──────── Materials provided

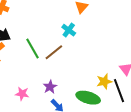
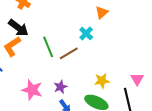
yellow star: (104, 81) -> (102, 81), moved
pink star: (22, 94) -> (32, 90), size x1.5

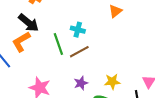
cyan cross: (86, 33) -> (78, 30), moved, turned -32
purple star: (60, 87) -> (81, 83), moved

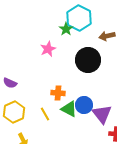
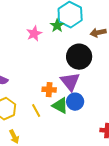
pink star: (48, 49) -> (34, 34), moved
purple triangle: (102, 114) -> (70, 82), moved

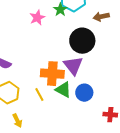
orange cross: (49, 90) -> (52, 74), size x1.6
blue circle: (75, 102) -> (84, 93), moved

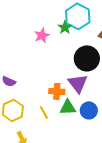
orange cross: (52, 74) -> (57, 91), size x0.7
green triangle: (63, 90) -> (68, 107), turned -30

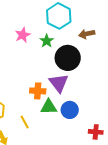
green star: (65, 27) -> (47, 41), moved
yellow line: (44, 112) -> (25, 122), moved

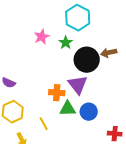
brown arrow: (87, 34) -> (109, 53), moved

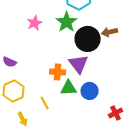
pink star: (42, 37) -> (35, 23), moved
green star: (66, 43) -> (67, 22), size x1.5
red cross: (115, 134) -> (116, 113), turned -32

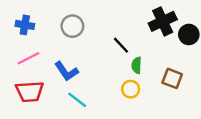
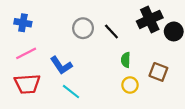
gray circle: (72, 26) -> (83, 28), moved
black line: (121, 45) -> (111, 31), moved
yellow circle: (131, 89) -> (130, 85), moved

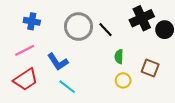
blue cross: (23, 23) -> (32, 21), moved
gray circle: (83, 28) -> (79, 27), size x1.4
red trapezoid: (27, 84) -> (26, 79), turned -30

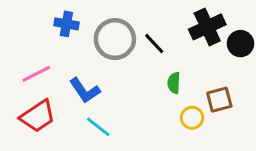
blue cross: (32, 21) -> (66, 24), moved
brown square: (150, 68) -> (219, 100), turned -36
yellow circle: (123, 80) -> (192, 118), moved

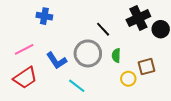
gray circle: (115, 39) -> (88, 53), moved
cyan line: (98, 127) -> (77, 86), moved

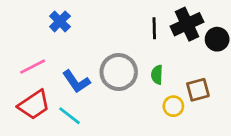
blue cross: (44, 16) -> (60, 21), turned 35
black line: (103, 29) -> (154, 28), moved, turned 42
cyan line: (77, 86) -> (69, 116), moved

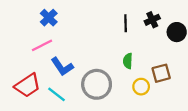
black cross: (187, 24) -> (152, 20), size x0.6
pink line: (33, 67) -> (42, 45), moved
gray circle: (119, 72) -> (97, 84), moved

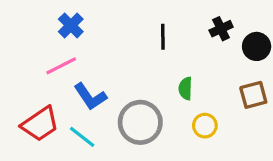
black line: (126, 23) -> (163, 37), moved
brown square: (161, 73) -> (253, 95), moved

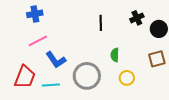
blue cross: (71, 25) -> (35, 14), moved, turned 35
red trapezoid: (40, 124) -> (25, 77), turned -35
cyan line: (82, 137) -> (51, 85), turned -42

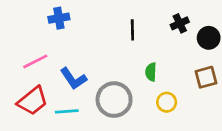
blue cross: (35, 14) -> (59, 18), moved
pink line: (38, 41) -> (35, 61), moved
red trapezoid: (25, 77) -> (33, 101), turned 30

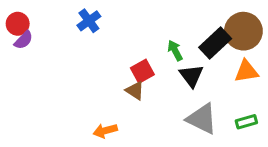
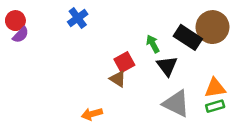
black rectangle: (215, 43) -> (188, 37), turned 76
orange triangle: (246, 71) -> (215, 88), moved

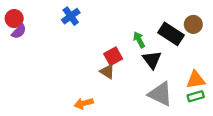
brown circle: (212, 27) -> (193, 24), size x0.6

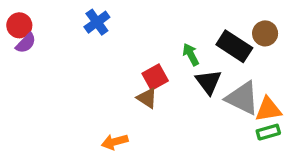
gray triangle: (160, 94) -> (242, 98), moved

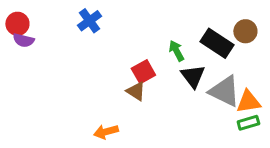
purple semicircle: (26, 43) -> (23, 40), turned 60

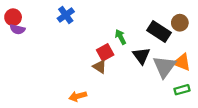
green arrow: (176, 51) -> (121, 37), moved
gray triangle: (224, 91) -> (164, 67), turned 40
orange triangle: (248, 102) -> (182, 62), moved, turned 30

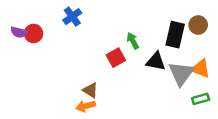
red circle: (13, 17) -> (34, 33), moved
black rectangle: (159, 32) -> (175, 35), turned 70
black triangle: (141, 56) -> (156, 61), turned -42
brown triangle: (100, 67) -> (90, 90), moved

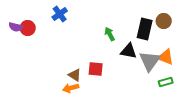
red square: (116, 58) -> (96, 69), moved, turned 35

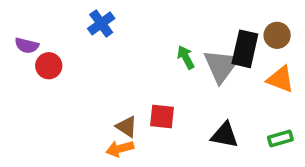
red circle: (28, 28) -> (49, 66), moved
black triangle: (129, 51) -> (225, 135), moved
orange triangle: (166, 57) -> (280, 79), moved
gray triangle: (150, 61) -> (221, 66), moved

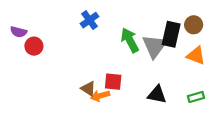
blue cross: (101, 23) -> (90, 20), moved
green arrow: (186, 57) -> (130, 40), size x1.5
orange arrow: (120, 149) -> (100, 96), moved

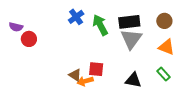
black rectangle: (171, 34) -> (129, 22), moved, turned 70
green arrow: (130, 40) -> (100, 25), moved
green rectangle: (196, 97) -> (163, 74), moved, turned 64

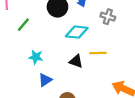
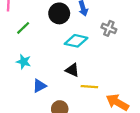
yellow line: (98, 53) -> (89, 87), moved
cyan star: (36, 57) -> (24, 62), moved

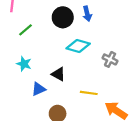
gray cross: (109, 28) -> (110, 59), moved
black triangle: (72, 70) -> (58, 74), moved

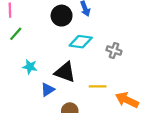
green line: (26, 30) -> (16, 34), moved
black triangle: (58, 74) -> (65, 72), size x1.5

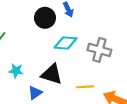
gray cross: (114, 51) -> (99, 50), size x1.5

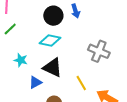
cyan diamond: (66, 43) -> (50, 41), moved
yellow line: (85, 87) -> (81, 83), turned 56

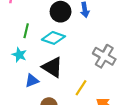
green line: (10, 29) -> (26, 31), moved, turned -40
yellow line: (81, 83) -> (81, 88), turned 56

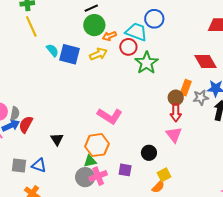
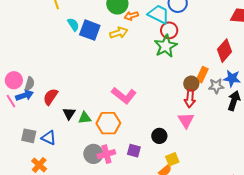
red circle: (128, 47) -> (169, 30), moved
red diamond: (206, 61) -> (224, 51), turned 65
red semicircle: (26, 124) -> (50, 97), moved
green triangle: (90, 161) -> (85, 118), moved

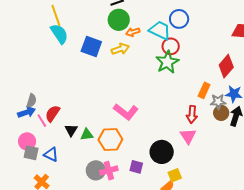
cyan semicircle: (73, 24) -> (59, 34), moved, size x1.5
pink circle: (14, 80) -> (27, 141), moved
brown circle: (191, 84) -> (221, 113), moved
pink line: (11, 101) -> (42, 121), moved
black circle: (159, 136) -> (162, 152), size x1.5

────────────────

* [What you are asked to do]:
Please repeat every record exactly as it stands, leaving out any pictures.

* [Response box]:
yellow star: (104, 81) -> (102, 81), moved
pink star: (22, 94) -> (32, 90), size x1.5

cyan cross: (86, 33) -> (78, 30), moved, turned -32
purple star: (60, 87) -> (81, 83), moved

pink star: (48, 49) -> (34, 34), moved
purple triangle: (102, 114) -> (70, 82), moved

orange cross: (49, 90) -> (52, 74), size x1.6
blue circle: (75, 102) -> (84, 93), moved

orange cross: (52, 74) -> (57, 91), size x0.7
green triangle: (63, 90) -> (68, 107), turned -30

green star: (65, 27) -> (47, 41), moved
yellow line: (44, 112) -> (25, 122), moved

brown arrow: (87, 34) -> (109, 53), moved

pink star: (42, 37) -> (35, 23), moved
green star: (66, 43) -> (67, 22), size x1.5
red cross: (115, 134) -> (116, 113), turned -32

gray circle: (72, 26) -> (83, 28), moved
black line: (121, 45) -> (111, 31), moved
yellow circle: (131, 89) -> (130, 85), moved

blue cross: (23, 23) -> (32, 21), moved
gray circle: (83, 28) -> (79, 27), size x1.4
red trapezoid: (27, 84) -> (26, 79), turned -30

blue cross: (32, 21) -> (66, 24), moved
brown square: (150, 68) -> (219, 100), turned -36
yellow circle: (123, 80) -> (192, 118), moved

gray circle: (115, 39) -> (88, 53), moved
cyan line: (98, 127) -> (77, 86), moved

blue cross: (44, 16) -> (60, 21), turned 35
black line: (103, 29) -> (154, 28), moved, turned 42
cyan line: (77, 86) -> (69, 116), moved

black cross: (187, 24) -> (152, 20), size x0.6
pink line: (33, 67) -> (42, 45), moved
gray circle: (119, 72) -> (97, 84), moved

black line: (126, 23) -> (163, 37), moved
brown square: (161, 73) -> (253, 95), moved

blue cross: (71, 25) -> (35, 14), moved, turned 35
red trapezoid: (40, 124) -> (25, 77), turned -35
cyan line: (82, 137) -> (51, 85), turned -42

blue cross: (35, 14) -> (59, 18), moved
pink line: (38, 41) -> (35, 61), moved
red trapezoid: (25, 77) -> (33, 101), turned 30

black rectangle: (215, 43) -> (188, 37), turned 76
orange triangle: (246, 71) -> (215, 88), moved

brown circle: (212, 27) -> (193, 24), size x0.6

gray triangle: (160, 94) -> (242, 98), moved

purple semicircle: (26, 43) -> (23, 40), turned 60

green arrow: (176, 51) -> (121, 37), moved
gray triangle: (224, 91) -> (164, 67), turned 40
orange triangle: (248, 102) -> (182, 62), moved, turned 30

red circle: (13, 17) -> (34, 33), moved
black rectangle: (159, 32) -> (175, 35), turned 70
black triangle: (141, 56) -> (156, 61), turned -42
brown triangle: (100, 67) -> (90, 90), moved

red square: (116, 58) -> (96, 69), moved, turned 35

red circle: (28, 28) -> (49, 66), moved
black triangle: (129, 51) -> (225, 135), moved
orange triangle: (166, 57) -> (280, 79), moved
gray triangle: (150, 61) -> (221, 66), moved

blue cross: (101, 23) -> (90, 20), moved
green arrow: (186, 57) -> (130, 40), size x1.5
orange arrow: (120, 149) -> (100, 96), moved

black rectangle: (171, 34) -> (129, 22), moved, turned 70
green arrow: (130, 40) -> (100, 25), moved
green rectangle: (196, 97) -> (163, 74), moved, turned 64

yellow line: (98, 53) -> (89, 87), moved
cyan star: (36, 57) -> (24, 62), moved

gray cross: (109, 28) -> (110, 59), moved
black triangle: (72, 70) -> (58, 74), moved

green line: (26, 30) -> (16, 34), moved
black triangle: (58, 74) -> (65, 72), size x1.5

gray cross: (114, 51) -> (99, 50), size x1.5

cyan diamond: (66, 43) -> (50, 41), moved
yellow line: (85, 87) -> (81, 83), turned 56

green line: (10, 29) -> (26, 31), moved, turned -40
yellow line: (81, 83) -> (81, 88), turned 56

red circle: (128, 47) -> (169, 30), moved
red diamond: (206, 61) -> (224, 51), turned 65
red semicircle: (26, 124) -> (50, 97), moved
green triangle: (90, 161) -> (85, 118), moved

cyan semicircle: (73, 24) -> (59, 34), moved, size x1.5
pink circle: (14, 80) -> (27, 141), moved
brown circle: (191, 84) -> (221, 113), moved
pink line: (11, 101) -> (42, 121), moved
black circle: (159, 136) -> (162, 152), size x1.5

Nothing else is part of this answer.